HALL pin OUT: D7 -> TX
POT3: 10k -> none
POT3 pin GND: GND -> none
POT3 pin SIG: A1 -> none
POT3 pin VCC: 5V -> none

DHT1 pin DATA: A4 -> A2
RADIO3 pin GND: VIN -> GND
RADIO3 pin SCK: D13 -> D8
==
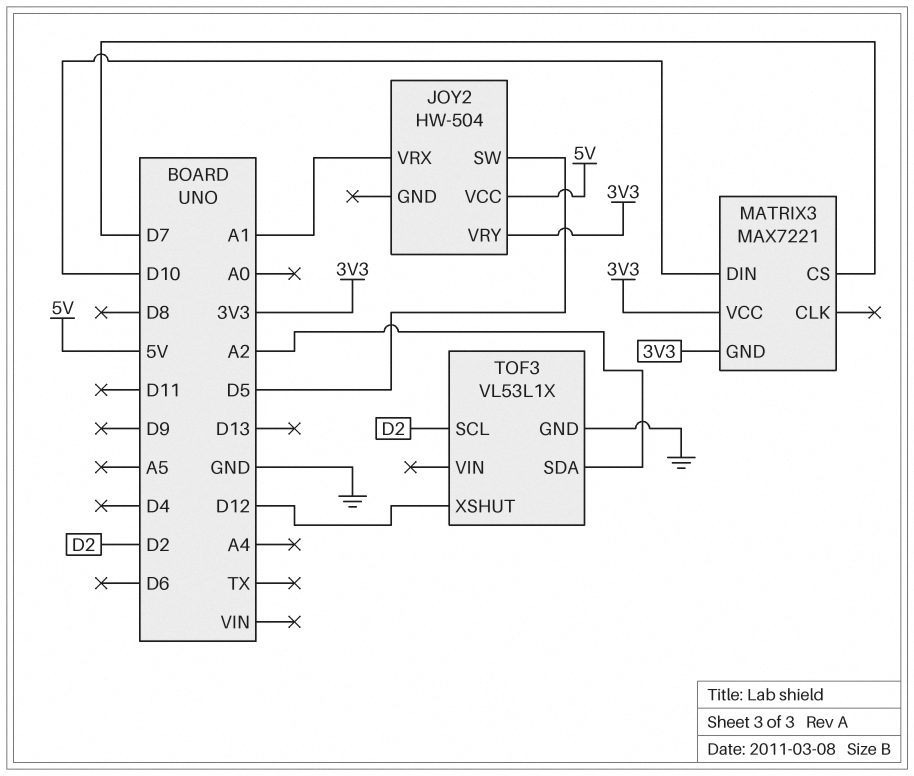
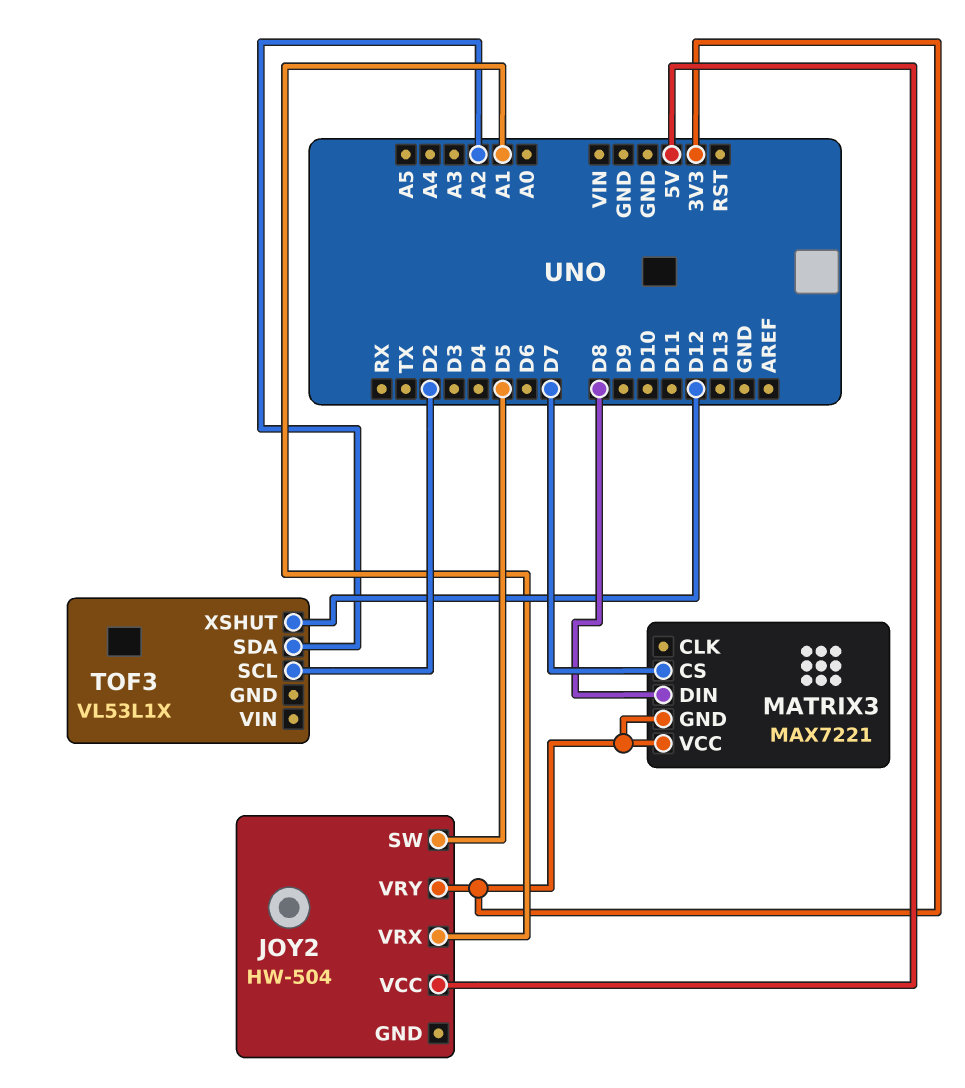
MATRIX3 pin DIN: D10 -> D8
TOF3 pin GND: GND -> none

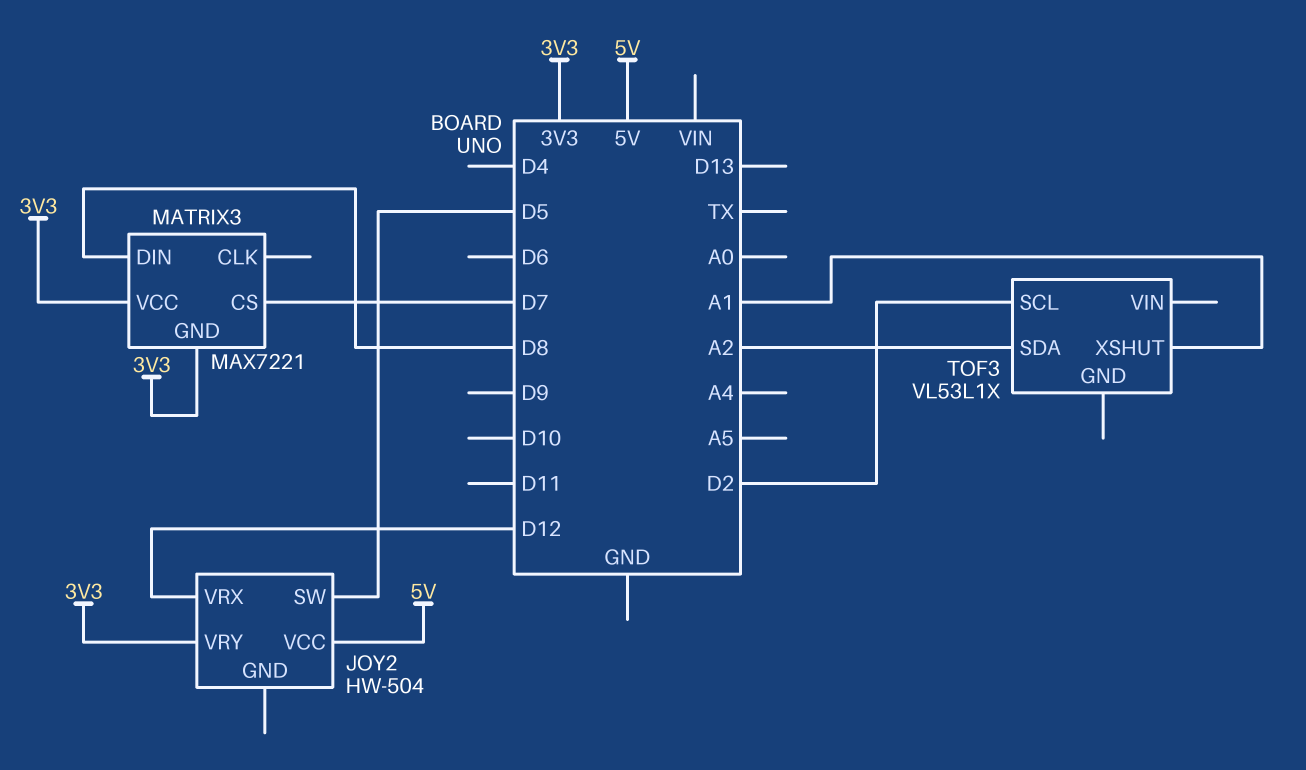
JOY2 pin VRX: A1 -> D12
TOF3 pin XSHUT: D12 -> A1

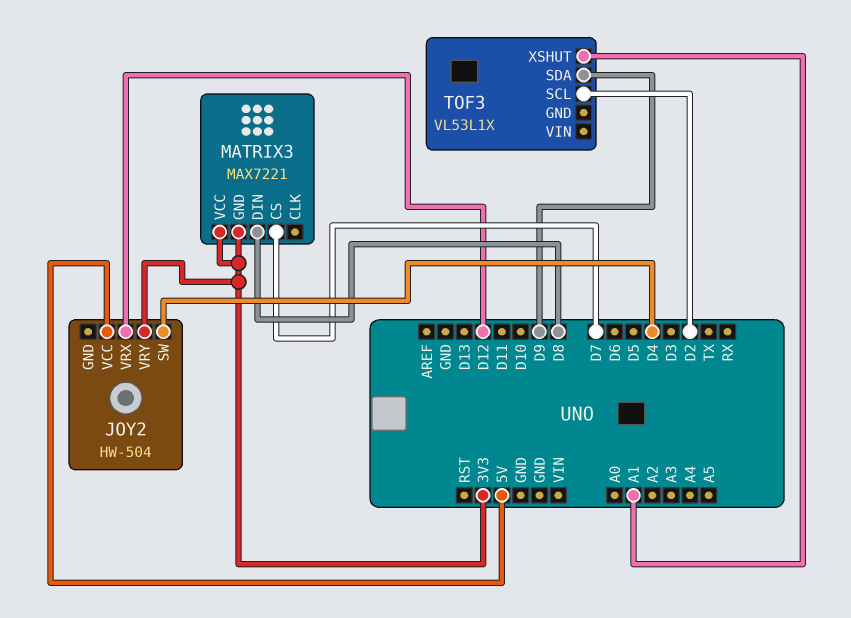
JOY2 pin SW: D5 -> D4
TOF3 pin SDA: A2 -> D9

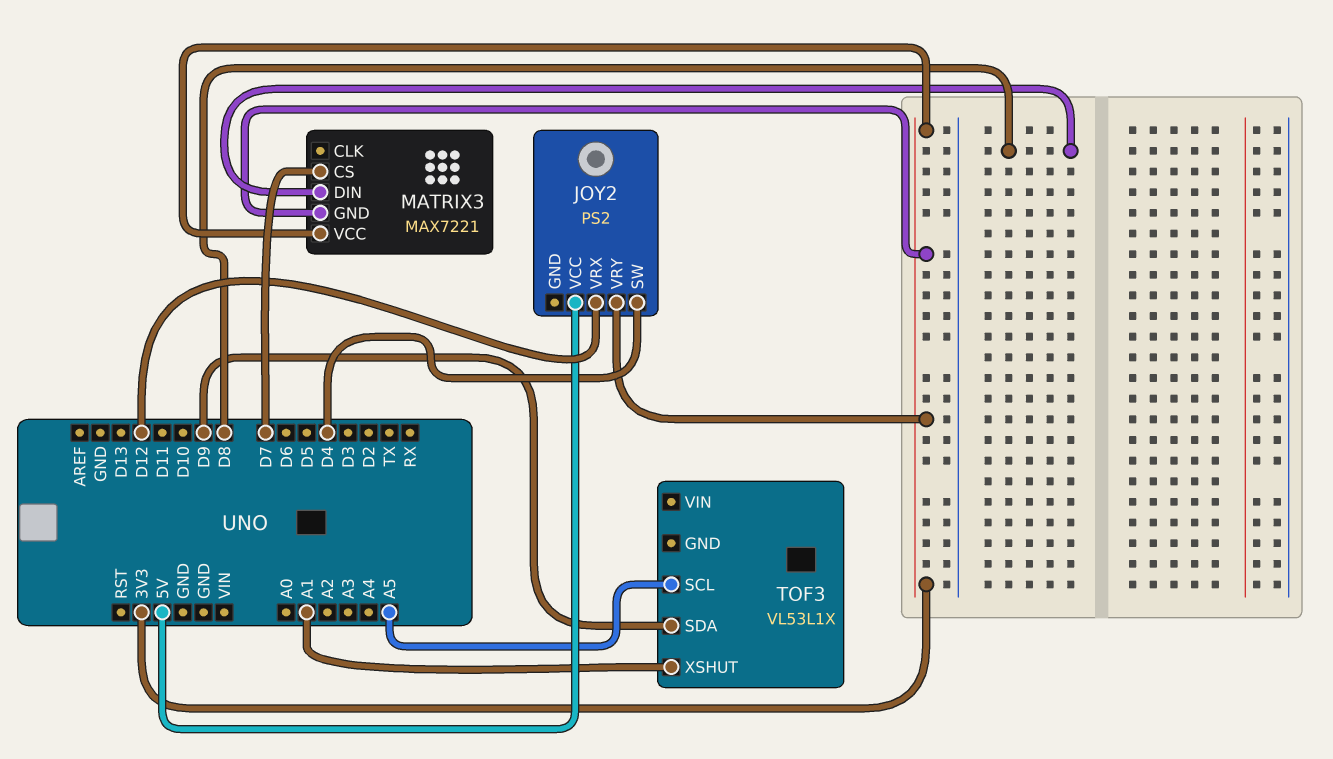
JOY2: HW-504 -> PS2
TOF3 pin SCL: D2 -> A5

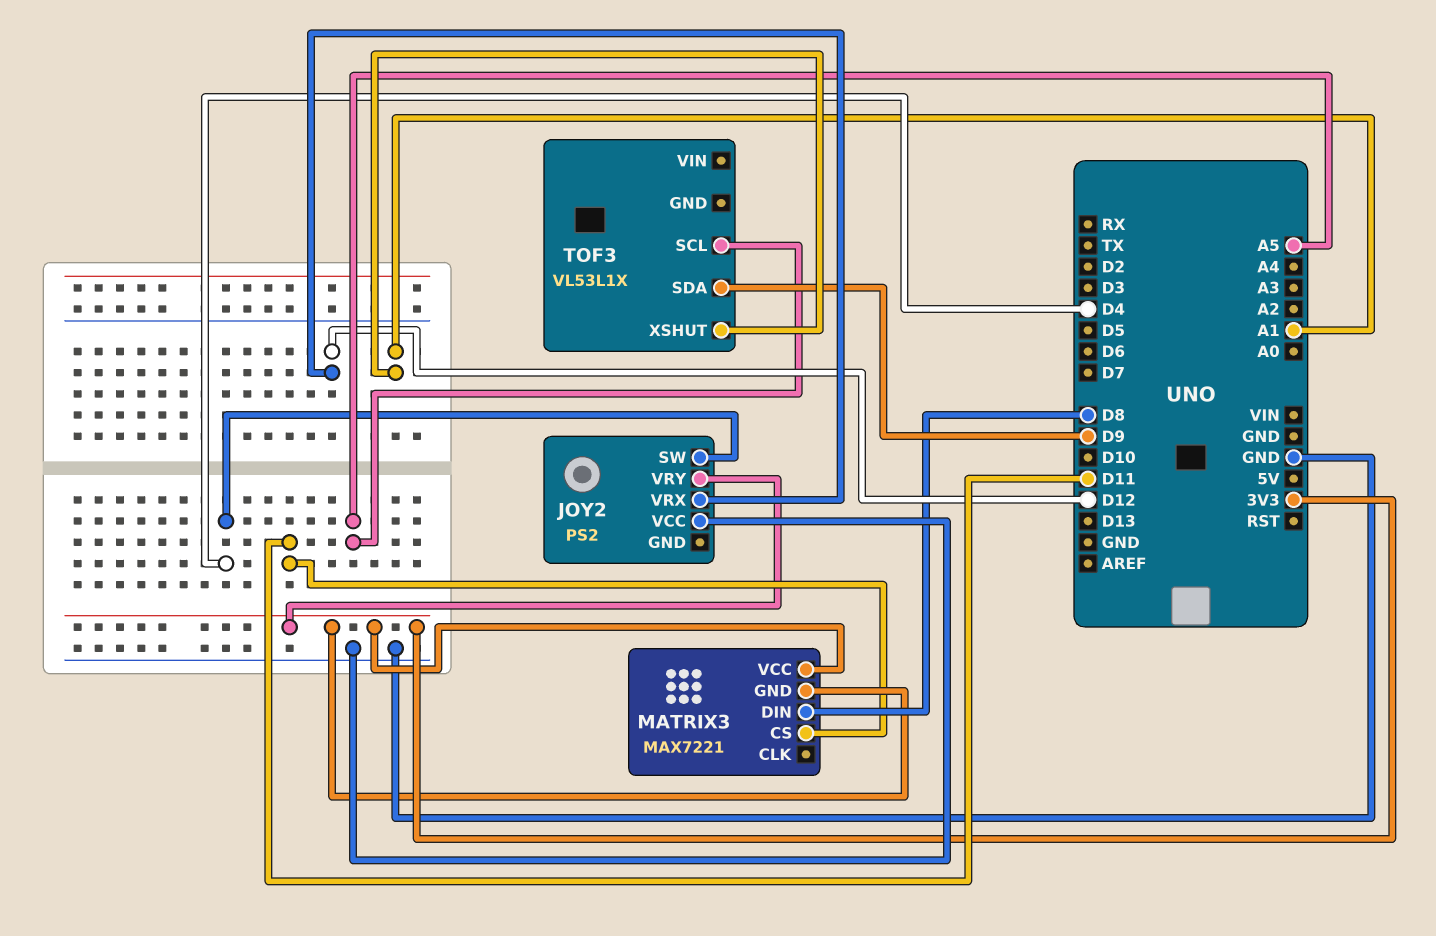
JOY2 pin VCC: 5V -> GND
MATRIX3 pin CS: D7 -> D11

PROBLEM DESCRIPTION: Read the entries above and find each line holding the word "none". Copy it out.

EXERCISE ANSWER:
POT3: 10k -> none
POT3 pin GND: GND -> none
POT3 pin SIG: A1 -> none
POT3 pin VCC: 5V -> none
TOF3 pin GND: GND -> none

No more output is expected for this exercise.